[Stored records]

==========

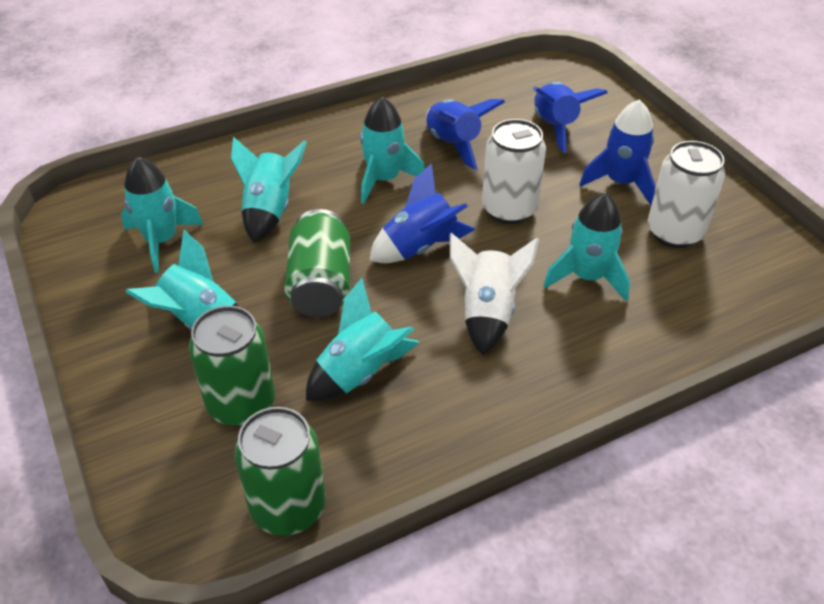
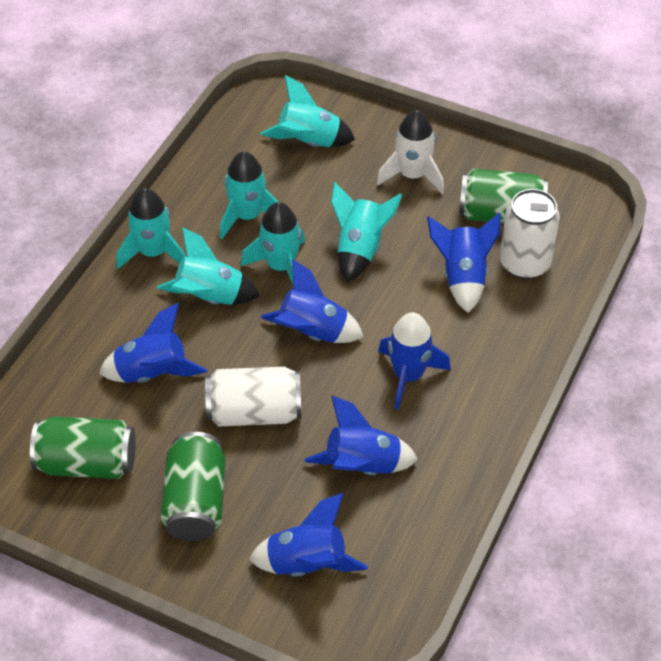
blue rocket: 4 -> 6

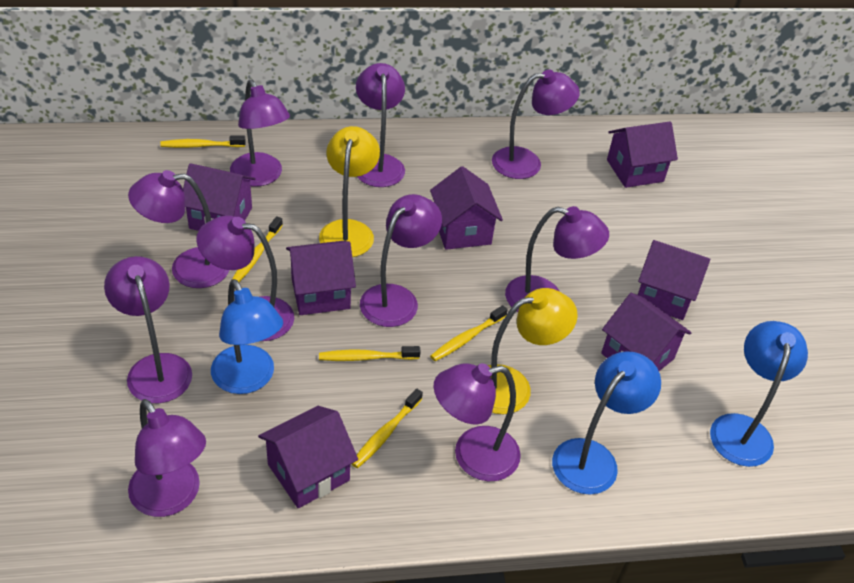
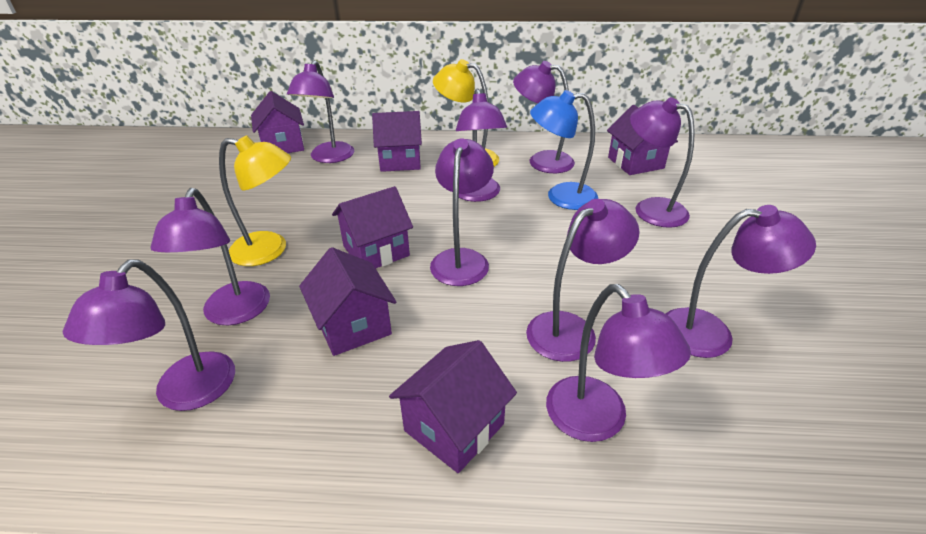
blue lamp: 3 -> 1
purple house: 7 -> 6
yellow toothbrush: 5 -> 0

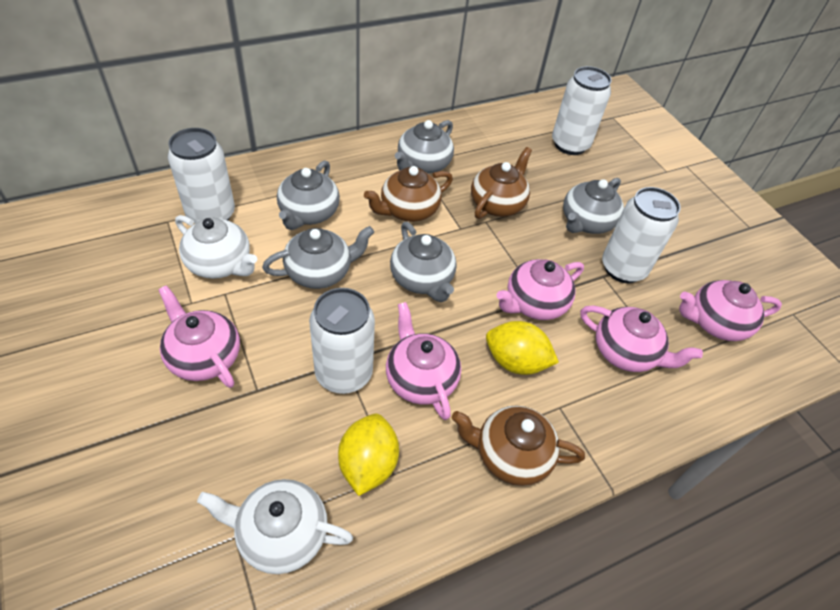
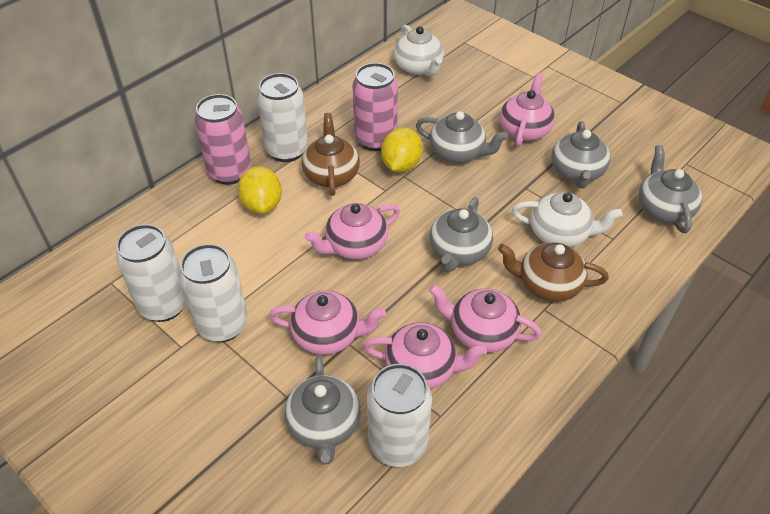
brown teapot: 3 -> 2
pink can: 0 -> 2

==========

[Exercise goal]:
Give the data above again in full and unchanged, skipping the pictures.

[Solution to the exercise]:
blue rocket: 4 -> 6

blue lamp: 3 -> 1
purple house: 7 -> 6
yellow toothbrush: 5 -> 0

brown teapot: 3 -> 2
pink can: 0 -> 2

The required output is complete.